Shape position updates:
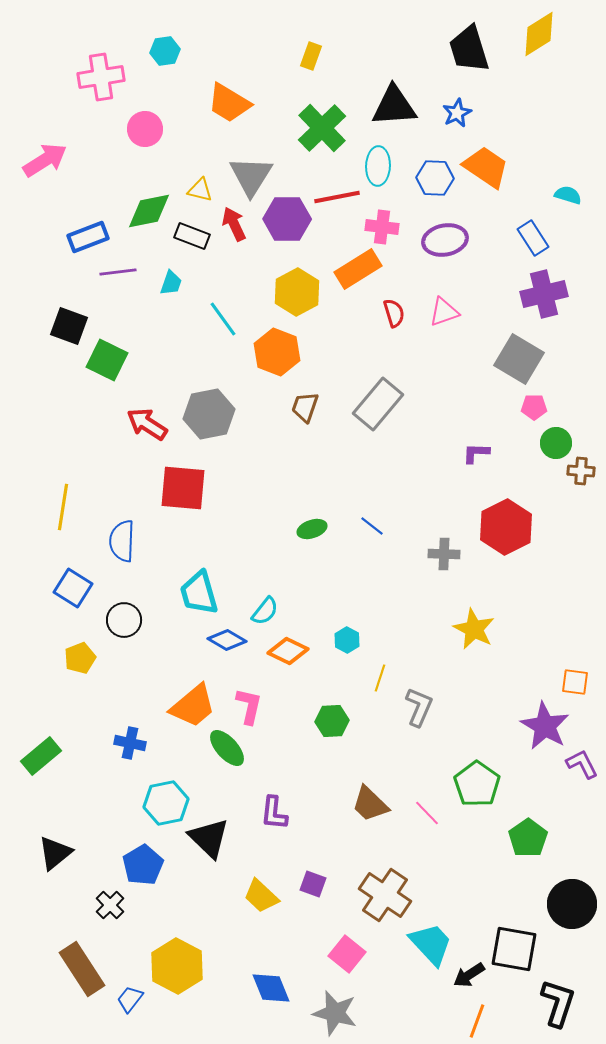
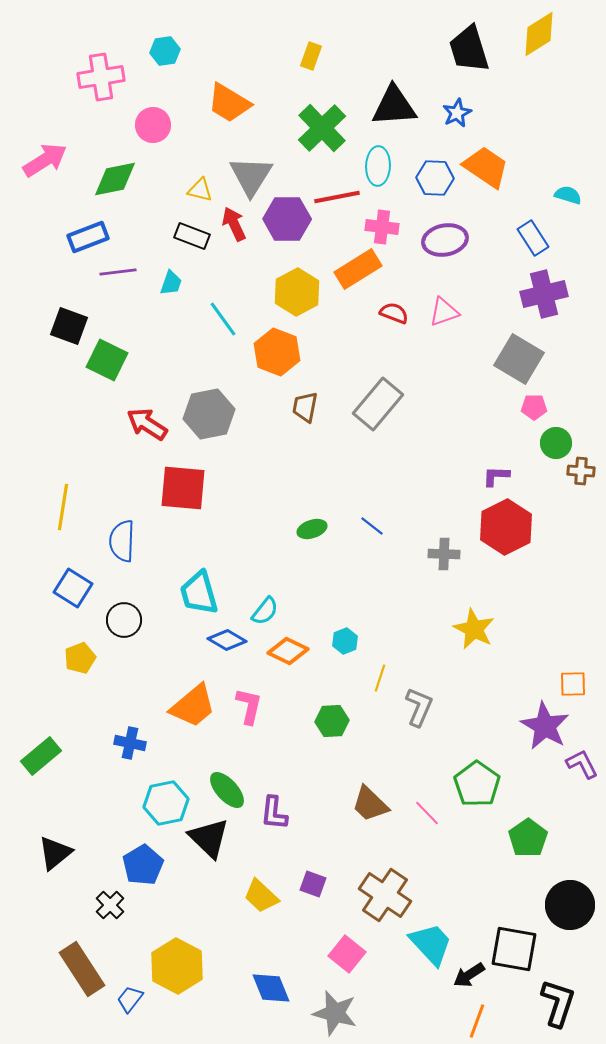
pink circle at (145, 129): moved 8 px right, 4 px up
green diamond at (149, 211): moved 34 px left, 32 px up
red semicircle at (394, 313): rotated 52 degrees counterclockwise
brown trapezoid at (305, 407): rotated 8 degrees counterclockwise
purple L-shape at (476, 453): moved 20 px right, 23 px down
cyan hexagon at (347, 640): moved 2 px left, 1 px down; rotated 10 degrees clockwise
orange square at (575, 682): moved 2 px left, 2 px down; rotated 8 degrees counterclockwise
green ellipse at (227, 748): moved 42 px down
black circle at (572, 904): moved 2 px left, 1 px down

*Required action*. Reprint the data verbatim, pictures excluded.

*The answer*.
pink circle at (145, 129): moved 8 px right, 4 px up
green diamond at (149, 211): moved 34 px left, 32 px up
red semicircle at (394, 313): rotated 52 degrees counterclockwise
brown trapezoid at (305, 407): rotated 8 degrees counterclockwise
purple L-shape at (476, 453): moved 20 px right, 23 px down
cyan hexagon at (347, 640): moved 2 px left, 1 px down; rotated 10 degrees clockwise
orange square at (575, 682): moved 2 px left, 2 px down; rotated 8 degrees counterclockwise
green ellipse at (227, 748): moved 42 px down
black circle at (572, 904): moved 2 px left, 1 px down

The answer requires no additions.